• TRY IT:
Whenever a line below includes the string "MCLR", show it.

Data records

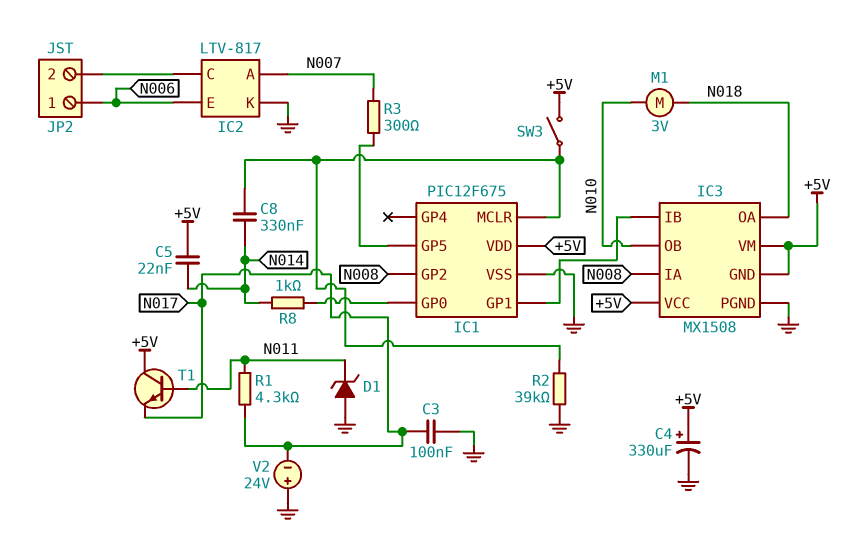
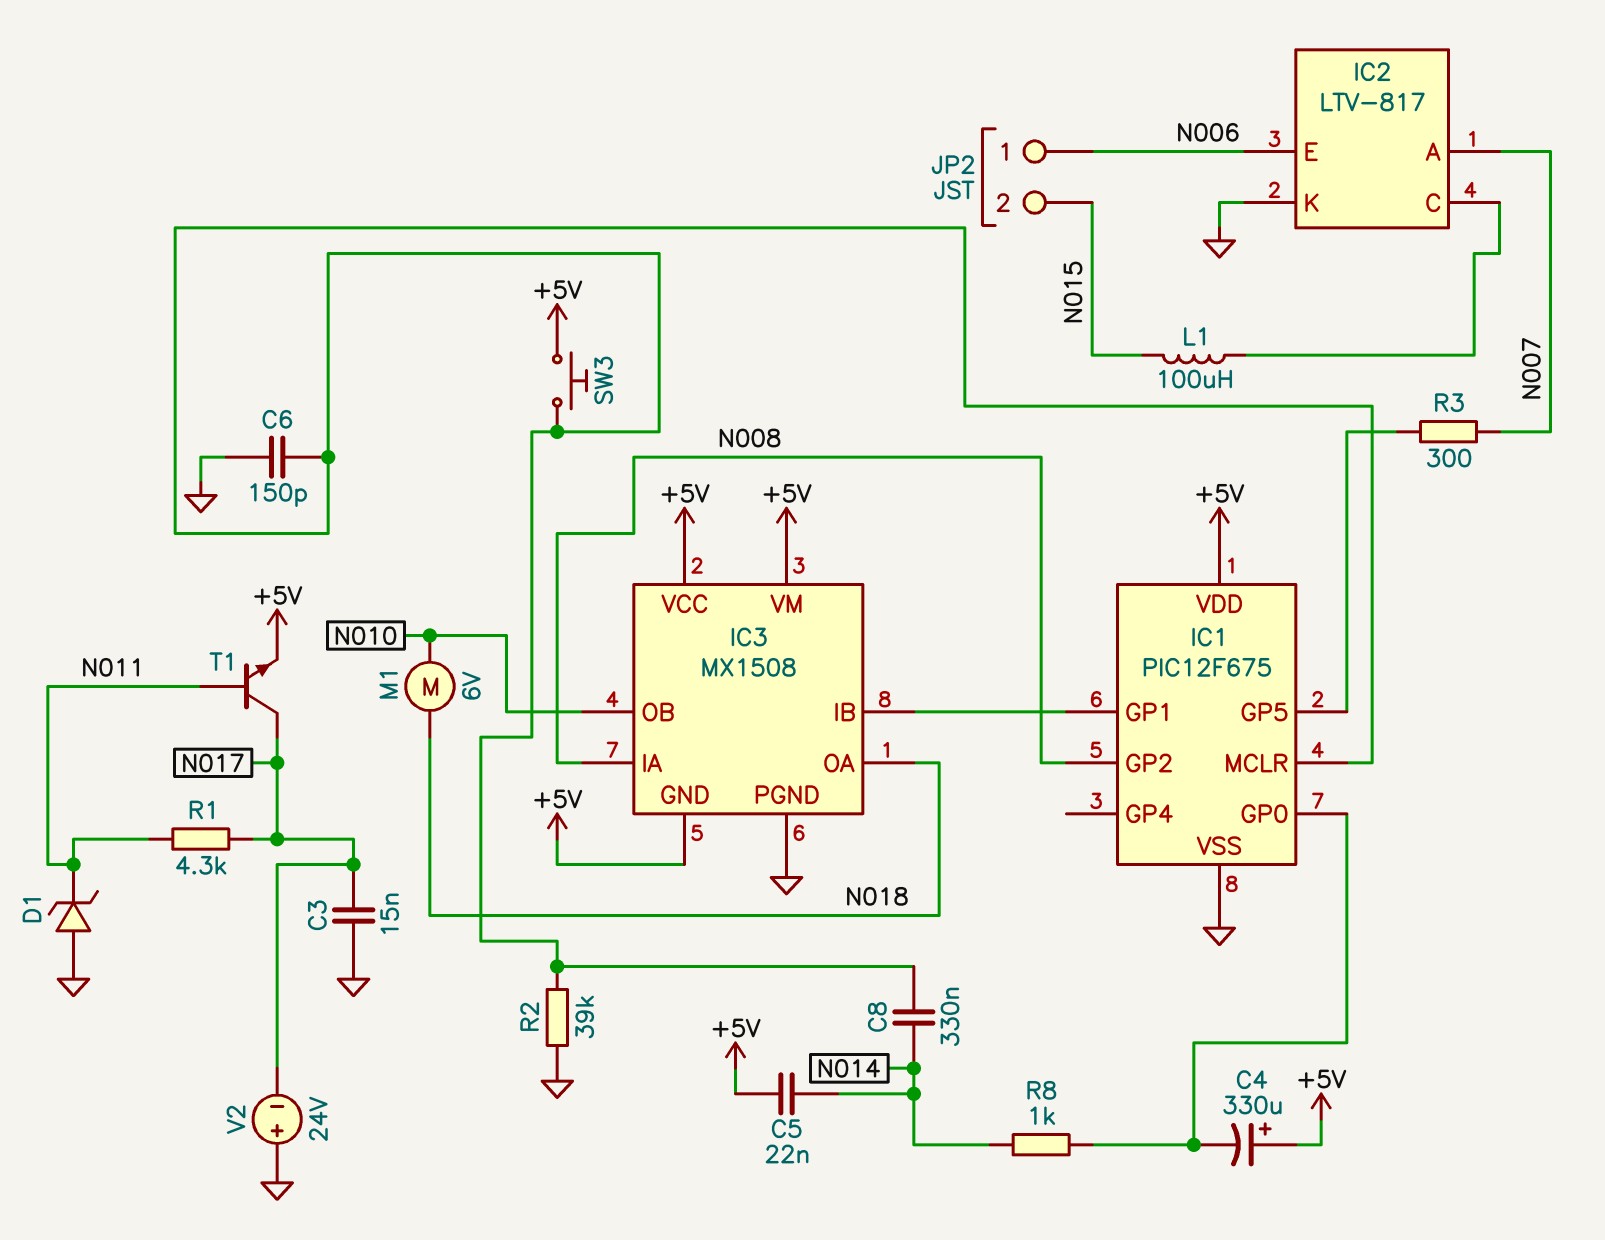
C3: 100nF (GND, N017) -> 15nF (GND, N017)
C4: 330uF (plus +5V, minus GND) -> 330uF (plus +5V, minus IC1/GP0)
C6: none -> 150pF (GND, IC1/MCLR)
JP2 pin 2: IC2/C -> N015
L1: none -> 100uH (IC2/C, N015)
M1: motor 3V (N010, N018) -> motor 6V (N010, N018)
SW3: switch (+5V, IC1/MCLR) -> button (+5V, IC1/MCLR)
T1: NPN (B N011, C +5V, E N017) -> NPN (B N011, C N017, E +5V)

• RESULT OF THIS TASK:
C6: none -> 150pF (GND, IC1/MCLR)
SW3: switch (+5V, IC1/MCLR) -> button (+5V, IC1/MCLR)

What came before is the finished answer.